• **Supplied records**:
= Beginning of Section =
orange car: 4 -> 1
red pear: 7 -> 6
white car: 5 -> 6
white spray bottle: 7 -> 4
= End of Section =
= Beginning of Section =
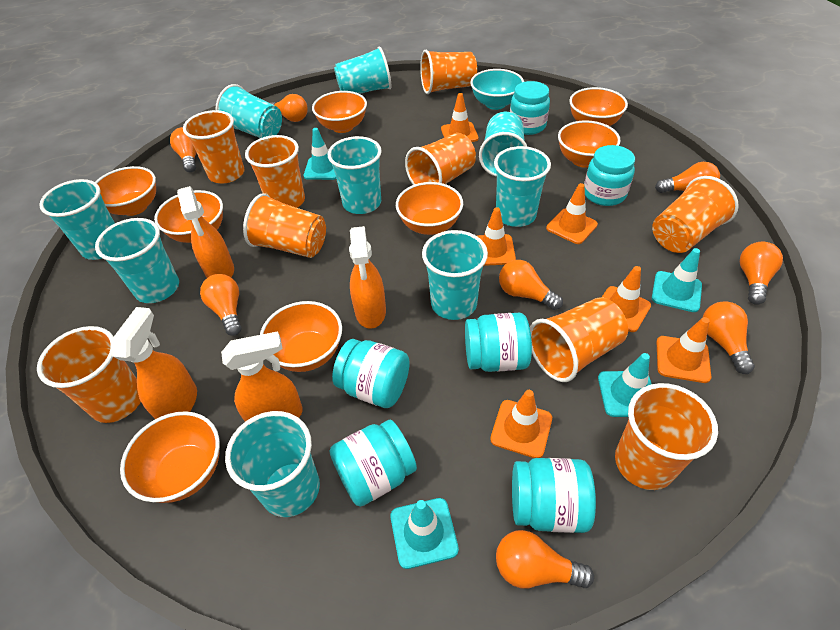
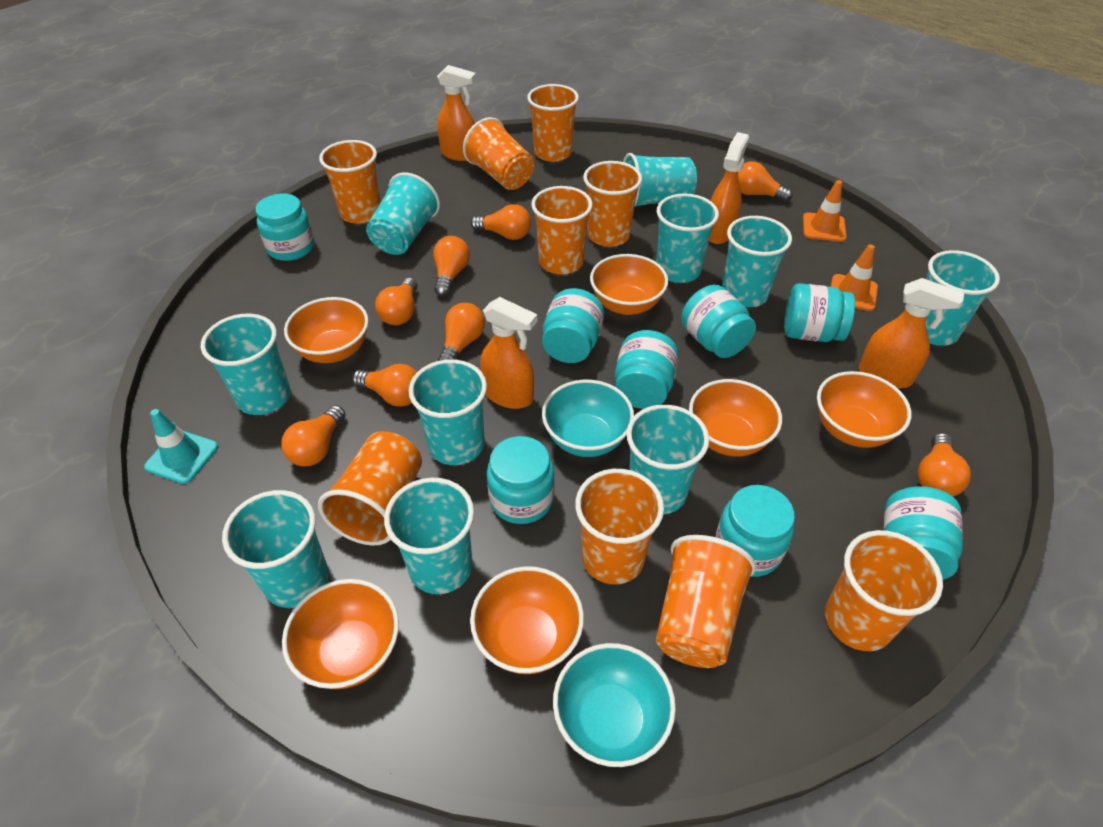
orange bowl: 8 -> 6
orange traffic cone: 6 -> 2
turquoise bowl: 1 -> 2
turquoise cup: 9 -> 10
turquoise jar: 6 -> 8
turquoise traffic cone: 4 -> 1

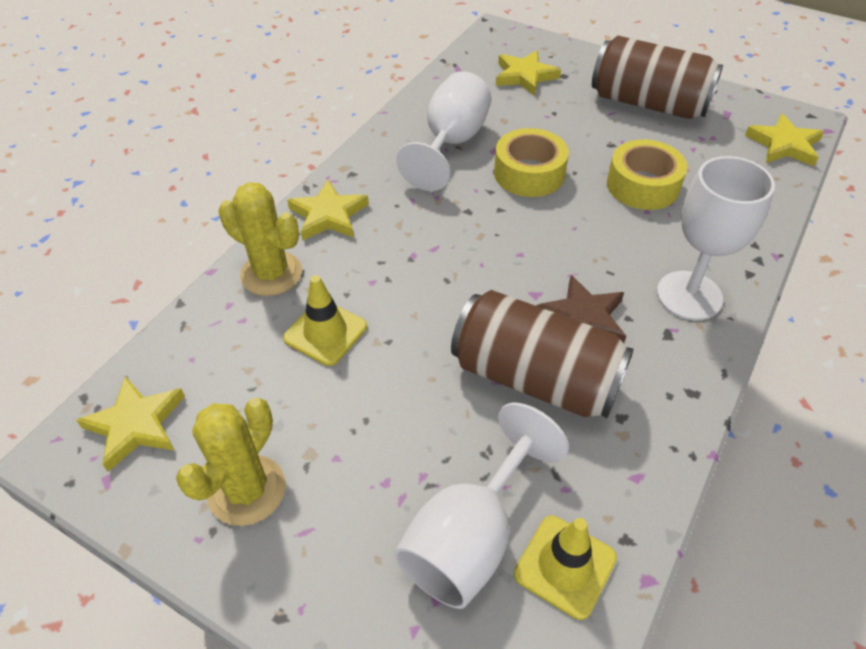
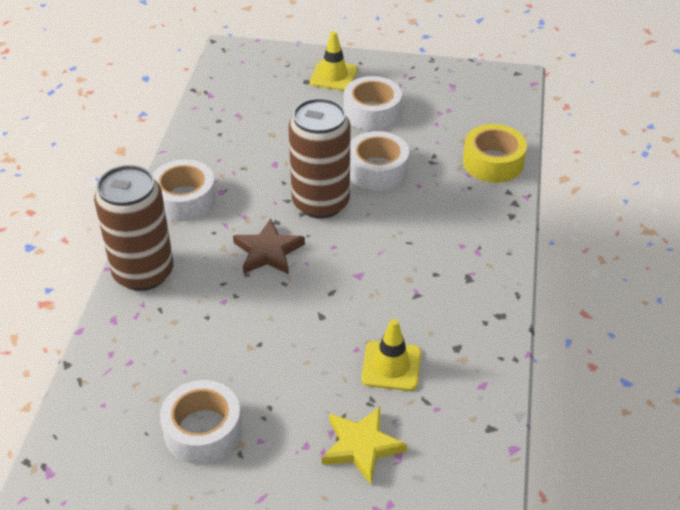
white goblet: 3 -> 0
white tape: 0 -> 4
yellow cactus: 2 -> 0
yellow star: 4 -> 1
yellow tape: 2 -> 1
= End of Section =
• **Requirement**: With the line holding "orange car: 4 -> 1" as the first and the line holding "white spray bottle: 7 -> 4" as the last, set down that range of the entries above exactly, and nothing else.

• **Answer**:
orange car: 4 -> 1
red pear: 7 -> 6
white car: 5 -> 6
white spray bottle: 7 -> 4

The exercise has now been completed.